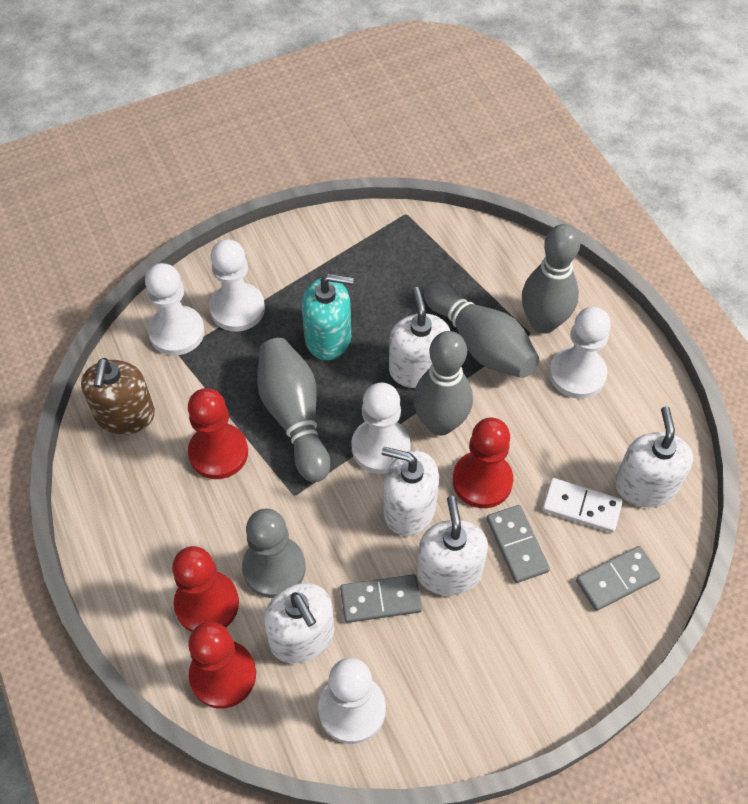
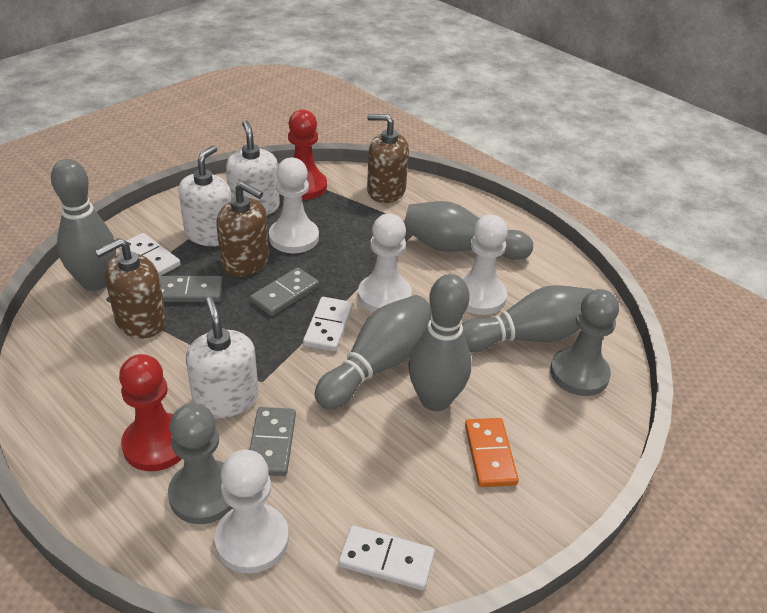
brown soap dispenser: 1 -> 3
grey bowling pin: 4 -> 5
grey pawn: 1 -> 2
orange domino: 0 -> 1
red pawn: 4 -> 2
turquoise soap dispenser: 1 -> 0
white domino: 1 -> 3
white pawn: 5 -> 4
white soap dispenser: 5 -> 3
..............................
EXERCISE BRIEF.
Nothing outside the span should appear: transcribe the lines from the one containing "white domino: 1 -> 3" through the last line of the records.

REPLY.
white domino: 1 -> 3
white pawn: 5 -> 4
white soap dispenser: 5 -> 3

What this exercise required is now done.